> Itemized modification records:

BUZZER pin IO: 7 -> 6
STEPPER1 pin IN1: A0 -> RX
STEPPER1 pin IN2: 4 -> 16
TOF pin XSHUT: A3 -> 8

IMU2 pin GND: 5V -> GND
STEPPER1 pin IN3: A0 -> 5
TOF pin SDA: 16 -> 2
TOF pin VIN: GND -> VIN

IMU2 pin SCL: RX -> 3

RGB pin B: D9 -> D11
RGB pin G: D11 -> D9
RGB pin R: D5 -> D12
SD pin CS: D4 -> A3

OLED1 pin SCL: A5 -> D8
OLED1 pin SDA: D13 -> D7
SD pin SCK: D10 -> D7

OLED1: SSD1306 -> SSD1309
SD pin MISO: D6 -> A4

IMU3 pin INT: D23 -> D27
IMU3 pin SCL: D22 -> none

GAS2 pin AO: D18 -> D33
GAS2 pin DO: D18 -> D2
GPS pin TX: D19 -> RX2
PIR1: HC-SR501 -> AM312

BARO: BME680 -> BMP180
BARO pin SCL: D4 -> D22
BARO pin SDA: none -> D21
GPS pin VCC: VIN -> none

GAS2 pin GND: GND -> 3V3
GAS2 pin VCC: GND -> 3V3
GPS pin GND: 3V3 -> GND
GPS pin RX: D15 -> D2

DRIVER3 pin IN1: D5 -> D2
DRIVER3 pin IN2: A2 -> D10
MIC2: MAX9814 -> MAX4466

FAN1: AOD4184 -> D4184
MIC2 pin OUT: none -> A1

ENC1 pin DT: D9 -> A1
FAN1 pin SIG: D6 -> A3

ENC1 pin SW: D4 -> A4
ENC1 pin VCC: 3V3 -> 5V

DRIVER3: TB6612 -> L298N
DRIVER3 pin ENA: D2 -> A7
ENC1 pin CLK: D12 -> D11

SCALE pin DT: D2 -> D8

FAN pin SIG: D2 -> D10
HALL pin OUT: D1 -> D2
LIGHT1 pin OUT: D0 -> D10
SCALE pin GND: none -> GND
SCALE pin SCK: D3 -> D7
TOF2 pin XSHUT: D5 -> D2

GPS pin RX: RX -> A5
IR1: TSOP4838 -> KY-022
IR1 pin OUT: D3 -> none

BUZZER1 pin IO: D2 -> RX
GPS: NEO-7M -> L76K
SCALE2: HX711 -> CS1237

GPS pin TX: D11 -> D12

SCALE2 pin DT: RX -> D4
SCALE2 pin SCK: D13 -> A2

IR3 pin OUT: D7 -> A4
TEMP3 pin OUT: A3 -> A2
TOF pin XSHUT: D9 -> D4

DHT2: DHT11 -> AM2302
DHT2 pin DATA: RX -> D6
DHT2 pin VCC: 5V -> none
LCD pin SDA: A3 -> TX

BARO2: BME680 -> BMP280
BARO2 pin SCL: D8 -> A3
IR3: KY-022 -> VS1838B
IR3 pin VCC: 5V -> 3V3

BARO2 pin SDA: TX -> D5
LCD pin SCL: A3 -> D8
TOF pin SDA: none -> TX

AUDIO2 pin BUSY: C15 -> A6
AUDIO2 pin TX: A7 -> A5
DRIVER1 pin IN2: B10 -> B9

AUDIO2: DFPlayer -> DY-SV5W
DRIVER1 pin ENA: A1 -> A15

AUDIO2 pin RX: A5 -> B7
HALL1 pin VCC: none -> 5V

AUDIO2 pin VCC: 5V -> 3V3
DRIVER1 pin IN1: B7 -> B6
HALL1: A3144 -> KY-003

> Problem description: List every line above containing the word "XSHUT".

> Output of the task:
TOF pin XSHUT: A3 -> 8
TOF2 pin XSHUT: D5 -> D2
TOF pin XSHUT: D9 -> D4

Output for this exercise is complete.